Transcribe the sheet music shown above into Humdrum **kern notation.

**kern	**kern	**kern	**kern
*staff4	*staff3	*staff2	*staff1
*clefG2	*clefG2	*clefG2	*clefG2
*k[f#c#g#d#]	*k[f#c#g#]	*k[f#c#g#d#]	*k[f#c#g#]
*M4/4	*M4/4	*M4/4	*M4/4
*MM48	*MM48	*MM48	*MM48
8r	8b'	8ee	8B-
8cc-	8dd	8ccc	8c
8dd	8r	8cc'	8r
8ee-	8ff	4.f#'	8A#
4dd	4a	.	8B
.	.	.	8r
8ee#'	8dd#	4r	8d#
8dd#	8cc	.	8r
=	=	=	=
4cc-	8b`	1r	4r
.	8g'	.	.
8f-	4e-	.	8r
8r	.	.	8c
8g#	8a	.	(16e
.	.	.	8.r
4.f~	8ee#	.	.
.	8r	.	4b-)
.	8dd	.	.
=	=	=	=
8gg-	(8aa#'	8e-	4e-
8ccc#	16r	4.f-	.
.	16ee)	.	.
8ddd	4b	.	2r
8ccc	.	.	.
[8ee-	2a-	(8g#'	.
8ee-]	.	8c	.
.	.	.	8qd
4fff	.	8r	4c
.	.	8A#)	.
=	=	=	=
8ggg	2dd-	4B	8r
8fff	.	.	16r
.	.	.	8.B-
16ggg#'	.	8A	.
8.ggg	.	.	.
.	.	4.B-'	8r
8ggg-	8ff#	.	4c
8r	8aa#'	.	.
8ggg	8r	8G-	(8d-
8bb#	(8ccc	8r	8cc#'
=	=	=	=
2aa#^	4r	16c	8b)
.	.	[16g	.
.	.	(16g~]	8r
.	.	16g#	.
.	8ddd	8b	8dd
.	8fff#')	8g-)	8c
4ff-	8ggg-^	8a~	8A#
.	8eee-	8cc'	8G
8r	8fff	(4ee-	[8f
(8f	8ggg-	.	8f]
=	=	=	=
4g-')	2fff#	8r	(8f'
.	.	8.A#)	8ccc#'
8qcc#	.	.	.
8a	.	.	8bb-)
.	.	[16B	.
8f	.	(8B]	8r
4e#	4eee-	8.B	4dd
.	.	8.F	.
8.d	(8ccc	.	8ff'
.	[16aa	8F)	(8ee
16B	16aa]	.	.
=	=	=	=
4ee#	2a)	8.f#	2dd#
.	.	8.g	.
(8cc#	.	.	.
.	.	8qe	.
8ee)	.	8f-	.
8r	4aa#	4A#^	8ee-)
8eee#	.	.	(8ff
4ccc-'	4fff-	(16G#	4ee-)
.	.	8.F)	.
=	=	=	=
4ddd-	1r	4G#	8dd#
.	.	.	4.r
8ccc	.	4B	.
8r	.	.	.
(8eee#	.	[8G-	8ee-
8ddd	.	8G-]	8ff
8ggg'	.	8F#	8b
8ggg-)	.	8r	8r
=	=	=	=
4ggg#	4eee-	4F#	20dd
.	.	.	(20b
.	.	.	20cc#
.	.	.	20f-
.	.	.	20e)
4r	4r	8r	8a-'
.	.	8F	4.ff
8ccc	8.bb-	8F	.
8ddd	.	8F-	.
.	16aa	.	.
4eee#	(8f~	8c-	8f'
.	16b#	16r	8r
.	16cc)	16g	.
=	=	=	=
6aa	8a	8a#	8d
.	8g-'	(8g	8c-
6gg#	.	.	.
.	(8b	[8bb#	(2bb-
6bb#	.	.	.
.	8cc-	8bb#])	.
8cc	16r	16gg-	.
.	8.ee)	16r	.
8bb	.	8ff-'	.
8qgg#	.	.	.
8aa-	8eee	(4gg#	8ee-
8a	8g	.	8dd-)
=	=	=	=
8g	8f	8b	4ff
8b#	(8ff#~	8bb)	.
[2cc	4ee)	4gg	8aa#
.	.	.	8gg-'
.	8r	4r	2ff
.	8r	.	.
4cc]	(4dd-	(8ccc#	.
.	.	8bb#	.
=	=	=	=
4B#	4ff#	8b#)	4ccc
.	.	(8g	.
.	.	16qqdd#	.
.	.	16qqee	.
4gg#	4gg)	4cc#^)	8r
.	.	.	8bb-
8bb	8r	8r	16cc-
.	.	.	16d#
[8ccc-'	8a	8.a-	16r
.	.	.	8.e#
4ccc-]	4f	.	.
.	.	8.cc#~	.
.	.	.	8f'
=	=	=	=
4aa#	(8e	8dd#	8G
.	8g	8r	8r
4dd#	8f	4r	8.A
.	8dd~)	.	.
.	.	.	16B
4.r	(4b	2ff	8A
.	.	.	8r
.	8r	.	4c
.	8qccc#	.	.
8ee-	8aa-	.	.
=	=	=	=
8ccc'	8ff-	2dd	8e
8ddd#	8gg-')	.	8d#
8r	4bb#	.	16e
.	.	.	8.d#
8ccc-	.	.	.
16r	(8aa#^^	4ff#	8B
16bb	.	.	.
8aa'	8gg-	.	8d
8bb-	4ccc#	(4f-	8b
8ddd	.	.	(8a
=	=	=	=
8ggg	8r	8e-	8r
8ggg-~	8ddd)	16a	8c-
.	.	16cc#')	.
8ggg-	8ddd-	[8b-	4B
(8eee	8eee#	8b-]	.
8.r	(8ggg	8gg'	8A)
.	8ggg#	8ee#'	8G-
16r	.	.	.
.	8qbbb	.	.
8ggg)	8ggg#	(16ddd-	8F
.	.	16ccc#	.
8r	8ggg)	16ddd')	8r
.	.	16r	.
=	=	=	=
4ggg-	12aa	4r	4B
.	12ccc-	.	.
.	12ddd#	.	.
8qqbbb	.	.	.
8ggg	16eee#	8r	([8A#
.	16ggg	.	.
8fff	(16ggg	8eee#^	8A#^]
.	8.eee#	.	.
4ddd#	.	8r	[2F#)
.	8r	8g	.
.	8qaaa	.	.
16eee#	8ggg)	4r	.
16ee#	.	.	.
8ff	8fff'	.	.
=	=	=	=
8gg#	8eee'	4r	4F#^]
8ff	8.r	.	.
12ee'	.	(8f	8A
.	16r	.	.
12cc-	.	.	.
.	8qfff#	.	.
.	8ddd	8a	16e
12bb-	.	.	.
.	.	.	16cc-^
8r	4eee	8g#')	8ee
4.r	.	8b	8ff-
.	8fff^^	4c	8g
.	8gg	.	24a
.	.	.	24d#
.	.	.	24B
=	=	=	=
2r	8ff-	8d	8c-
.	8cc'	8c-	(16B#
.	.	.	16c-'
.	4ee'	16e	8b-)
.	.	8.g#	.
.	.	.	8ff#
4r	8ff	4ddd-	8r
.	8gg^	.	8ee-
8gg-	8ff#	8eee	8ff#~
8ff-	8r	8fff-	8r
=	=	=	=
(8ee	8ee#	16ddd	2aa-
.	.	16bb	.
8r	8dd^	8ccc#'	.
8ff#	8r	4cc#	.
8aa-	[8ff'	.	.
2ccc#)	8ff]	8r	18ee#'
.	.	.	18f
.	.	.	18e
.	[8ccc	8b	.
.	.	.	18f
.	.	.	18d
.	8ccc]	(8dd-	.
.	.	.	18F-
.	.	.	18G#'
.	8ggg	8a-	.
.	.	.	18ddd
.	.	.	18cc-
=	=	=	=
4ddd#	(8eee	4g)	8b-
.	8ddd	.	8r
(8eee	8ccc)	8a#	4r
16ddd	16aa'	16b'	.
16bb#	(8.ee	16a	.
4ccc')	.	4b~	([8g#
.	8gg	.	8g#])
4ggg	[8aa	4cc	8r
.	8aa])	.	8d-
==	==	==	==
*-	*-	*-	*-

YOUR INSTRUCTIONS:
Locate each line in the rows above that contains the string "kern" and copy those lines out. Matching is case-sensitive.

RIGHT ANSWER:
Transcribe the sheet music shown above into Humdrum **kern notation.
**kern	**kern	**kern	**kern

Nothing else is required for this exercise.